[SUPPLIED ENTRIES]:
---*---

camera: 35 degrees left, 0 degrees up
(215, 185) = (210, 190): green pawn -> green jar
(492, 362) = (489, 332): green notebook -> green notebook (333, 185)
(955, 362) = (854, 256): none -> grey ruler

---*---

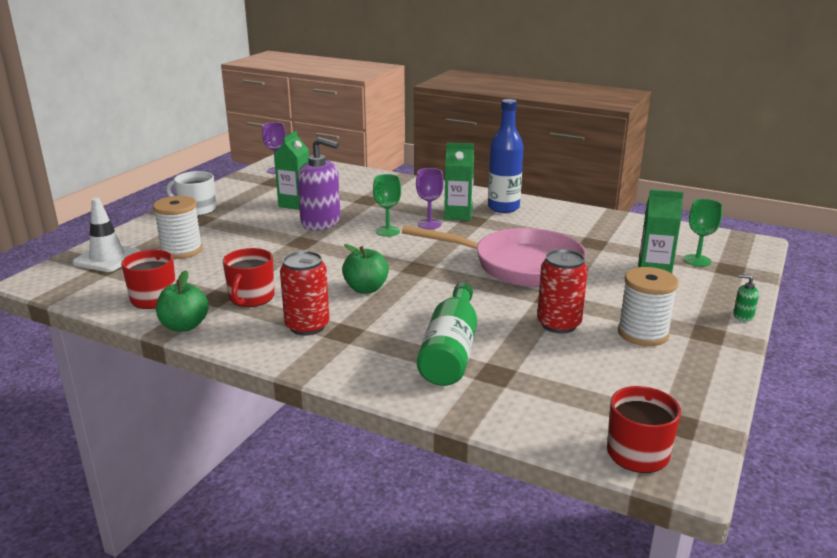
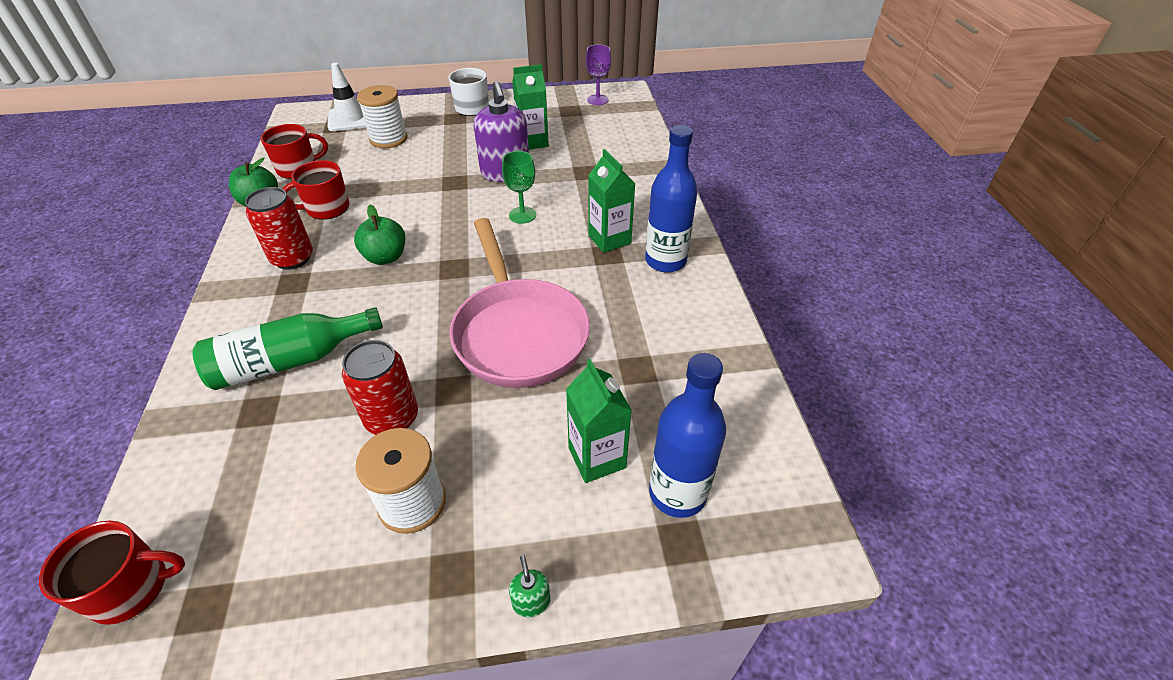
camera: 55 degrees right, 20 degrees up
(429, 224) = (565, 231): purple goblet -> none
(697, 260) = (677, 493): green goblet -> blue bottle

---*---

[YOUR GOAL]: Using the material above, transcribe exactly the lines from the line with "(215, 185) = (210, 190): green" to the line with "(955, 362) = (854, 256): none -> grey ruler"; both count, and nothing else goes in.

[WRITTEN REPLY]:
(215, 185) = (210, 190): green pawn -> green jar
(492, 362) = (489, 332): green notebook -> green notebook (333, 185)
(955, 362) = (854, 256): none -> grey ruler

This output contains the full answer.